▶ **Data section**:
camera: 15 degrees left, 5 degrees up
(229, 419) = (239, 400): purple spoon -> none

---

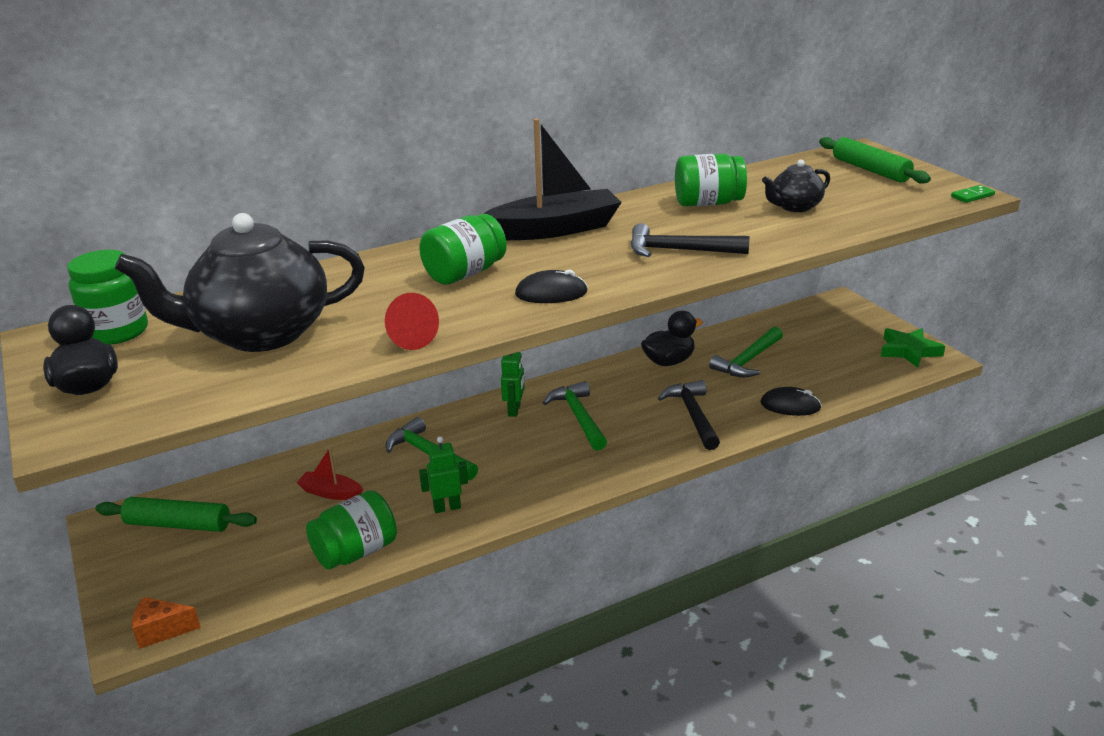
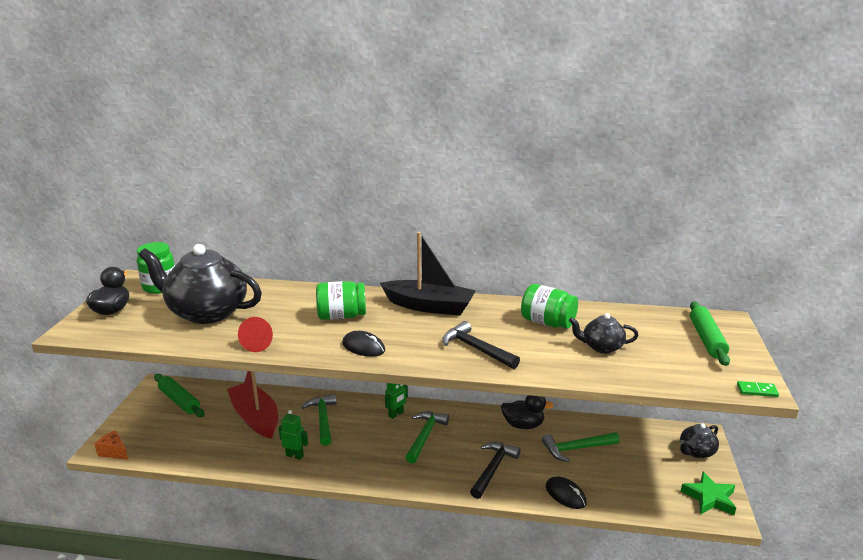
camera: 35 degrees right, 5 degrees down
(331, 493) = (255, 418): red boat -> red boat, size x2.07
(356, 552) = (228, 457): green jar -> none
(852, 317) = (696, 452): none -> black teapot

▶ **Directions**:
From the listing above, copy out each line where the word "degrees" appears.

▶ **Task solution**:
camera: 15 degrees left, 5 degrees up
camera: 35 degrees right, 5 degrees down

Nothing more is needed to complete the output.